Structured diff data
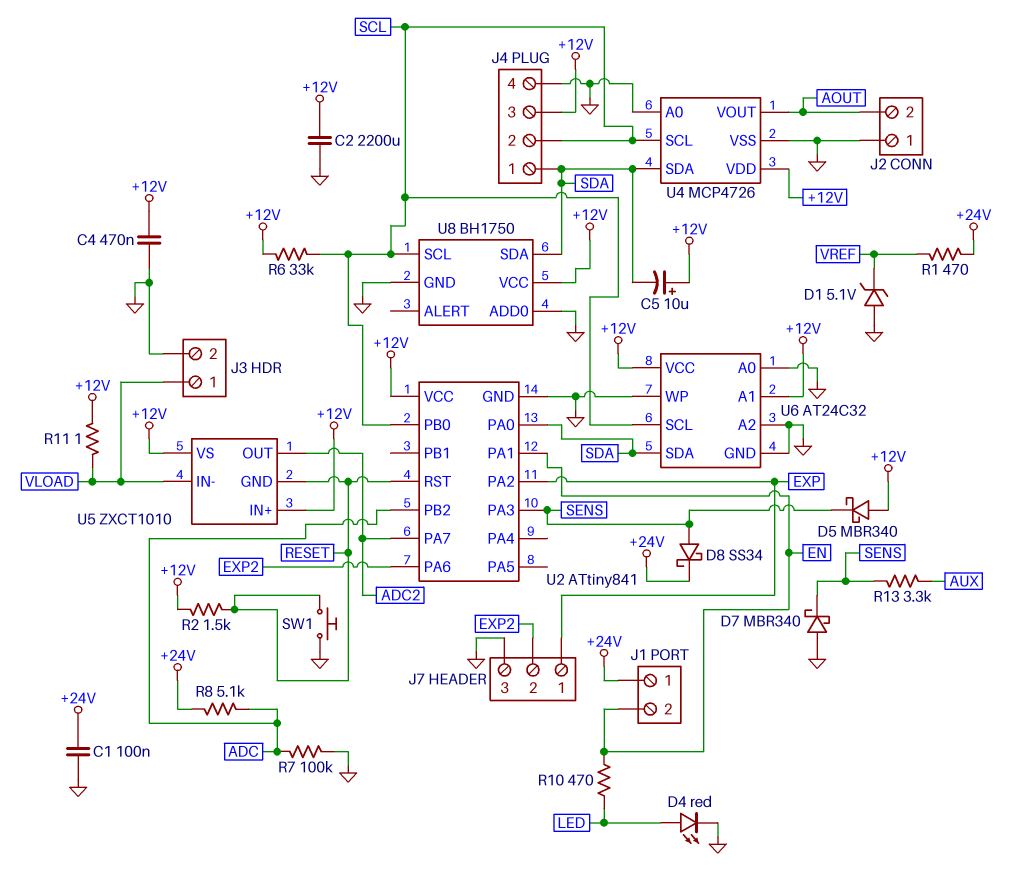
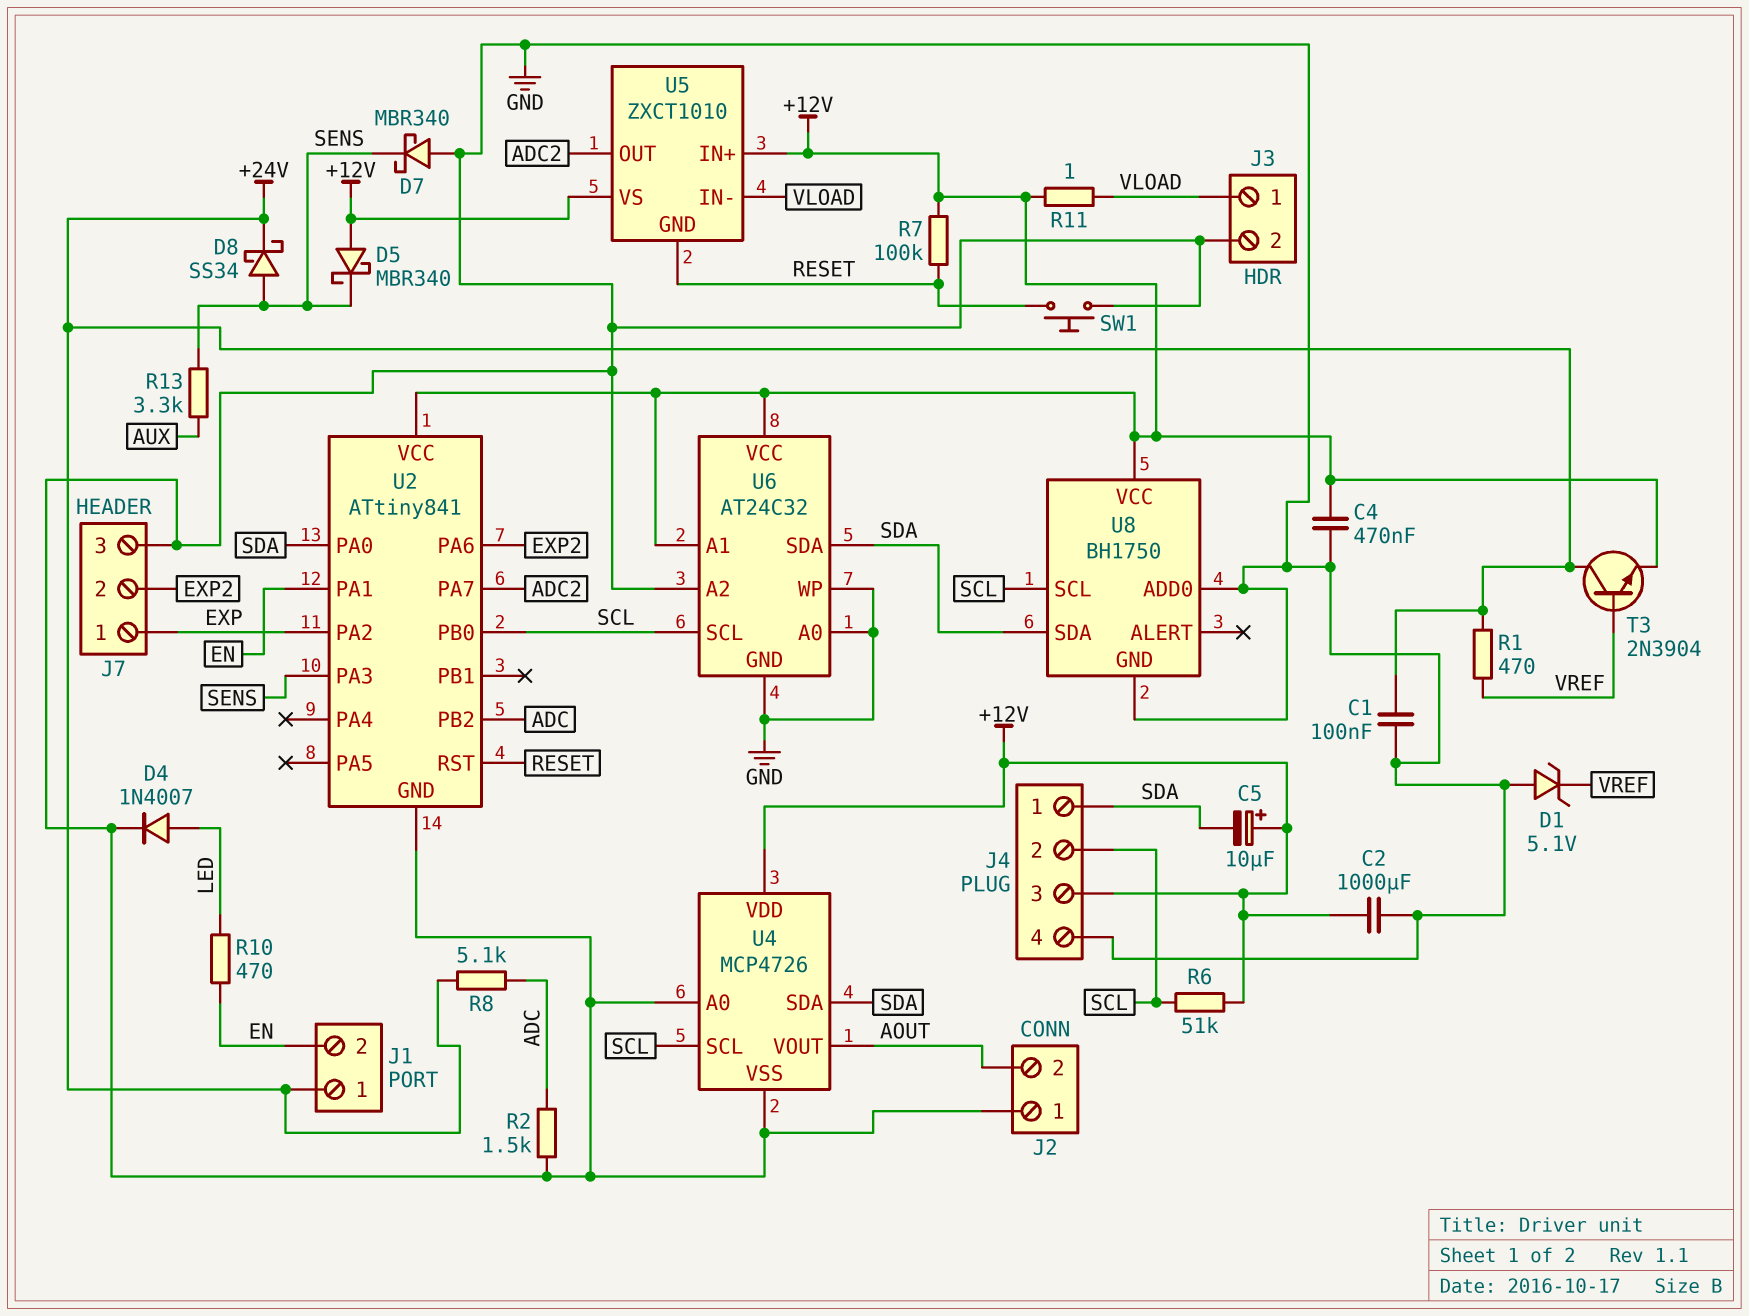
C2: 2200uF (+12V, GND) -> 1000uF (+12V, GND)
D4: LED red (A LED, K GND) -> diode 1N4007 (A LED, K GND)
R2: 1.5k (+12V, RESET) -> 1.5k (ADC, GND)
R6: 33k (+12V, SCL) -> 51k (+12V, SCL)
R7: 100k (ADC, GND) -> 100k (+12V, RESET)
T3: none -> NPN 2N3904 (B VREF, C +24V, E +12V)

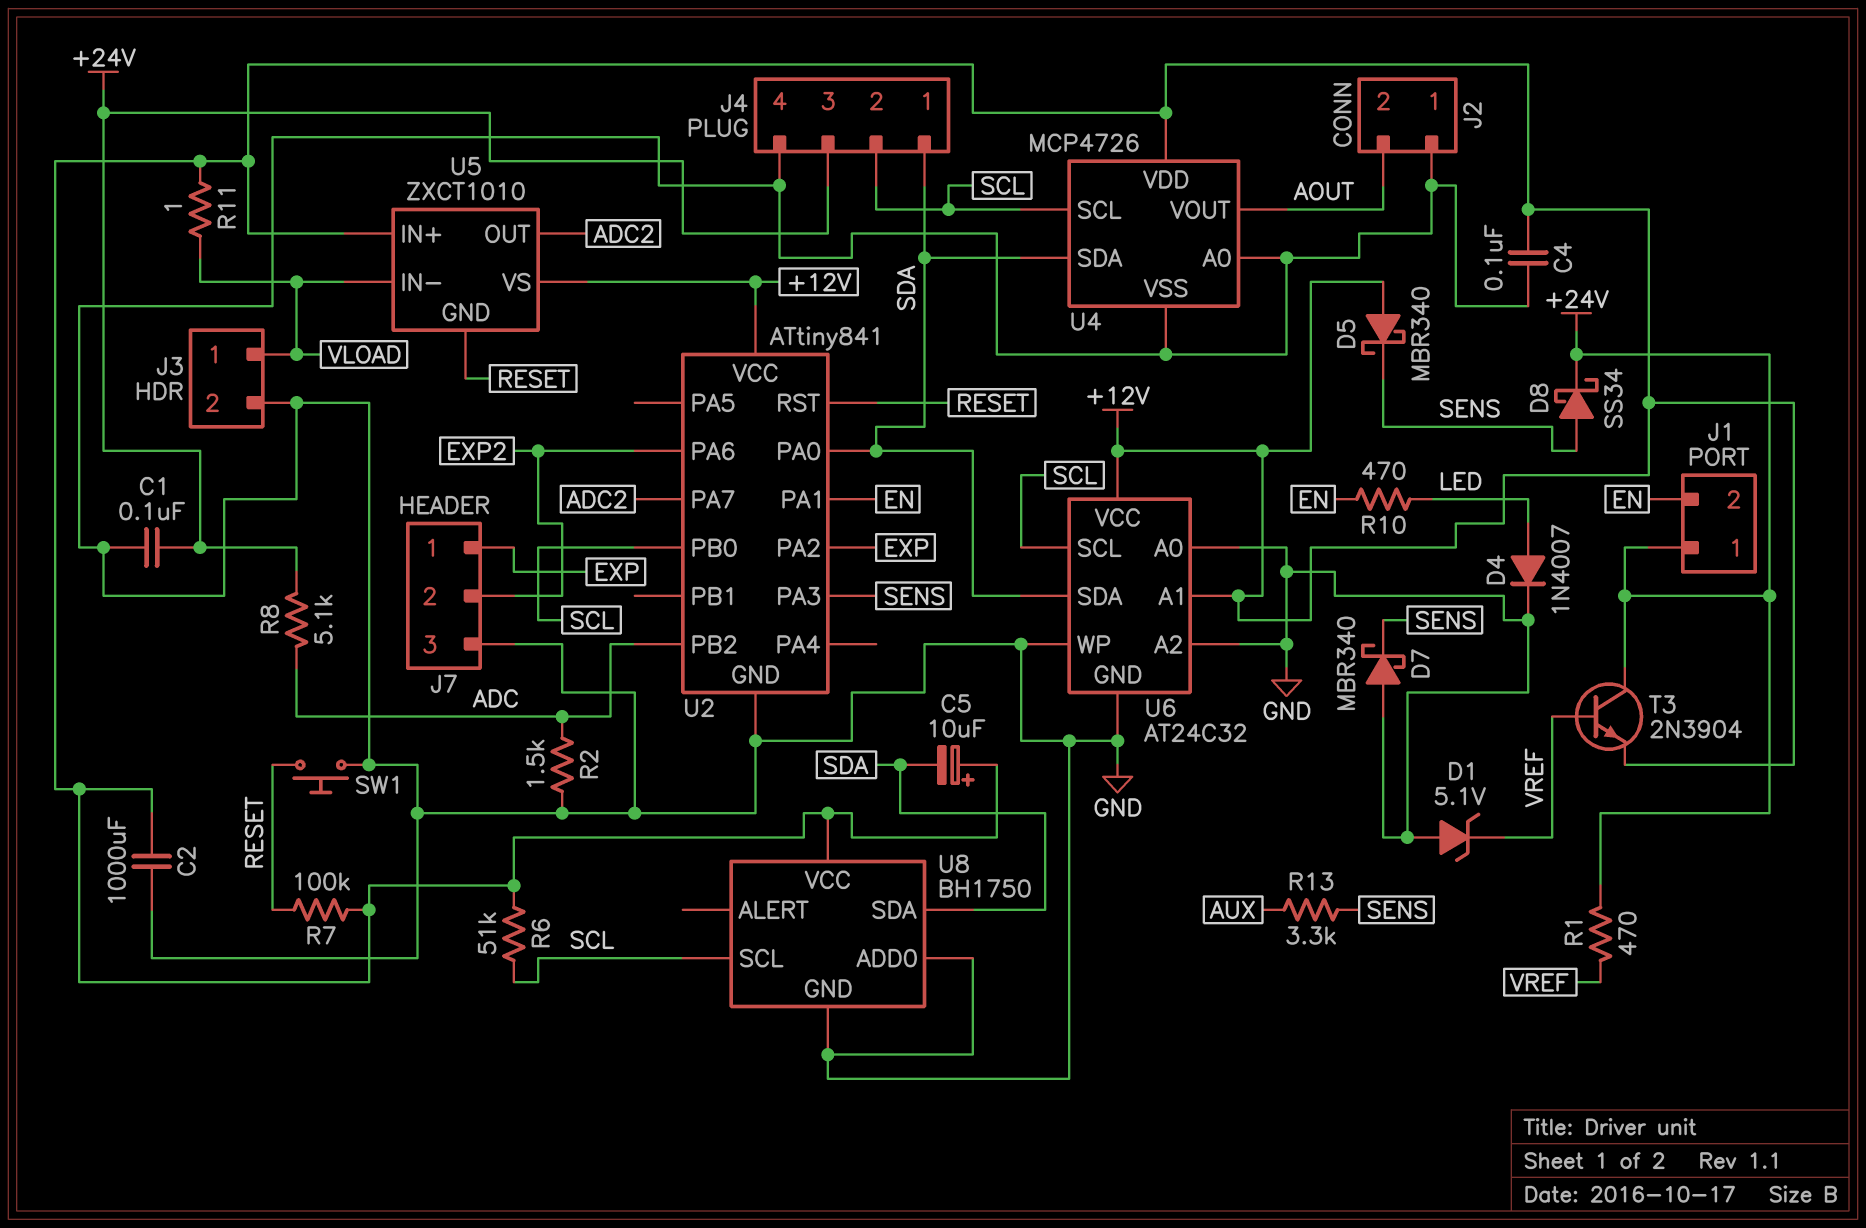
C4: 470nF (+12V, GND) -> 100nF (+12V, GND)
J4 pin 3: +12V -> +24V

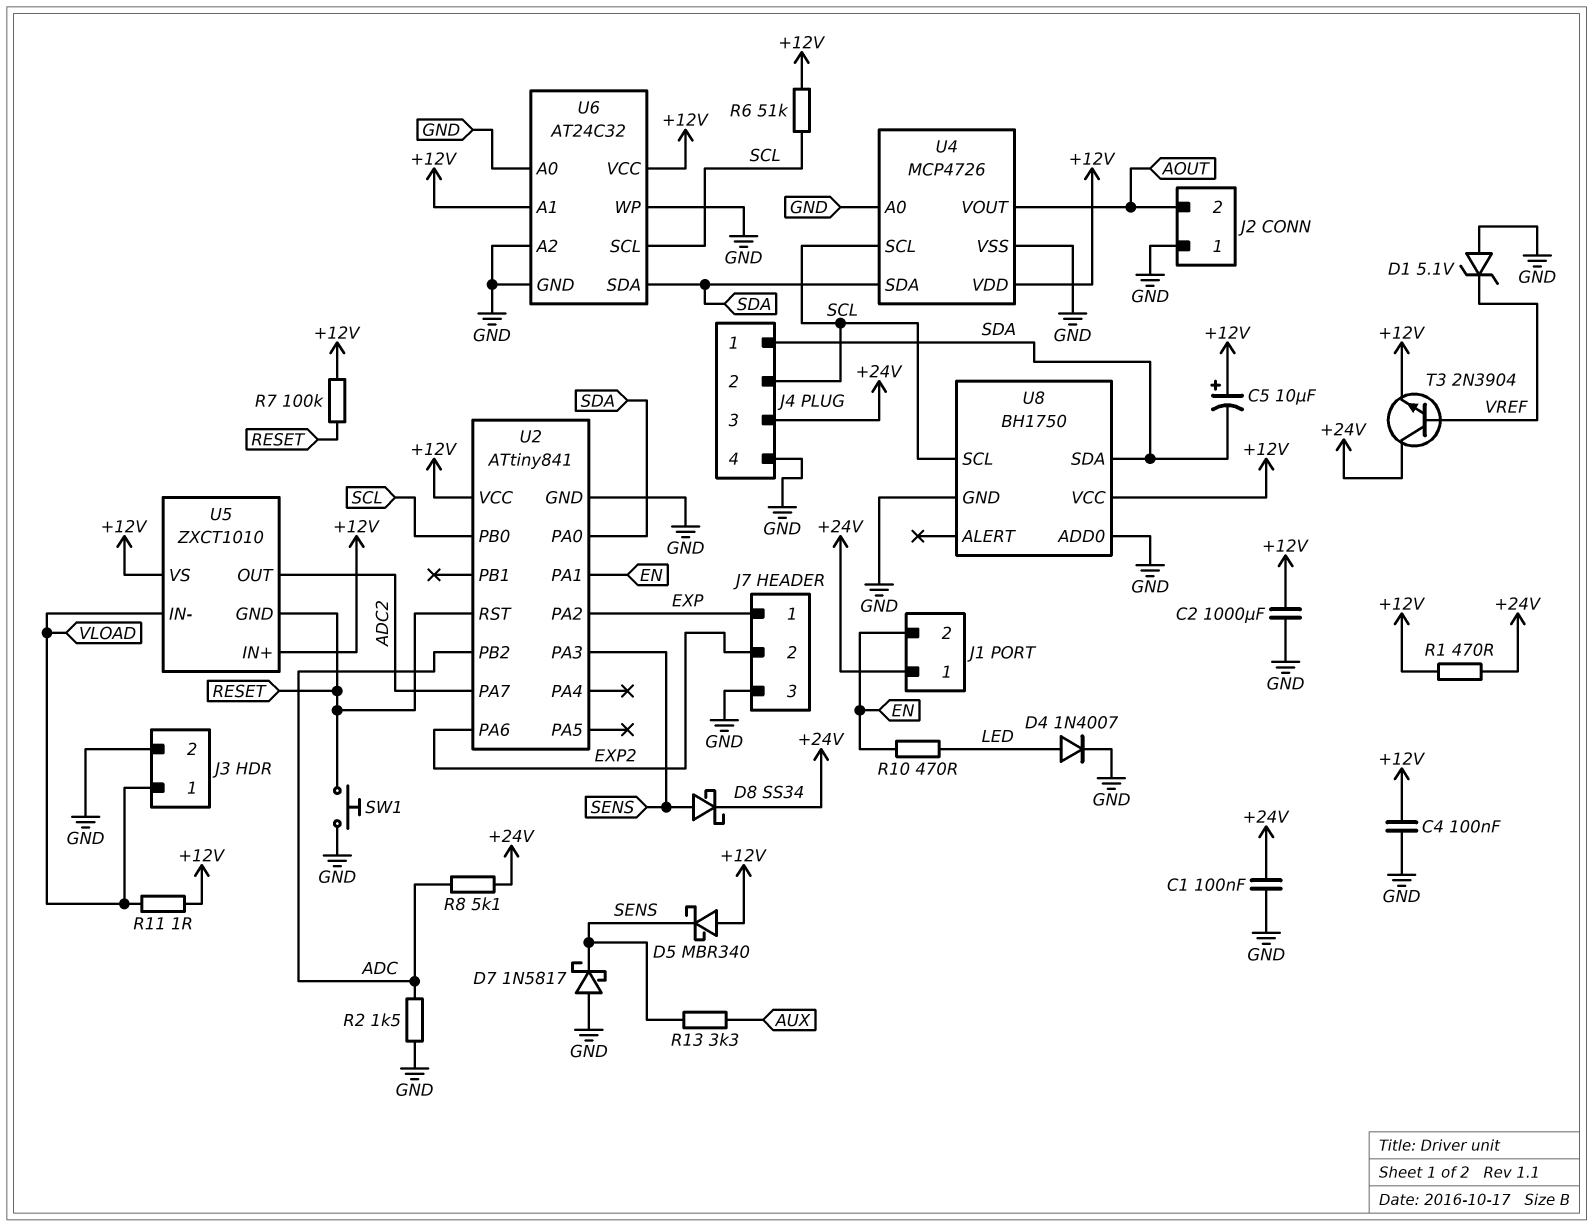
D7: schottky MBR340 (A GND, K SENS) -> schottky 1N5817 (A GND, K SENS)
R1: 470 (+24V, VREF) -> 470 (+12V, +24V)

● **TASK STATEMENT**: Give back every entry in its exact wording, leaving the pictures out.

● **ANSWER BOX**:
C2: 2200uF (+12V, GND) -> 1000uF (+12V, GND)
D4: LED red (A LED, K GND) -> diode 1N4007 (A LED, K GND)
R2: 1.5k (+12V, RESET) -> 1.5k (ADC, GND)
R6: 33k (+12V, SCL) -> 51k (+12V, SCL)
R7: 100k (ADC, GND) -> 100k (+12V, RESET)
T3: none -> NPN 2N3904 (B VREF, C +24V, E +12V)

C4: 470nF (+12V, GND) -> 100nF (+12V, GND)
J4 pin 3: +12V -> +24V

D7: schottky MBR340 (A GND, K SENS) -> schottky 1N5817 (A GND, K SENS)
R1: 470 (+24V, VREF) -> 470 (+12V, +24V)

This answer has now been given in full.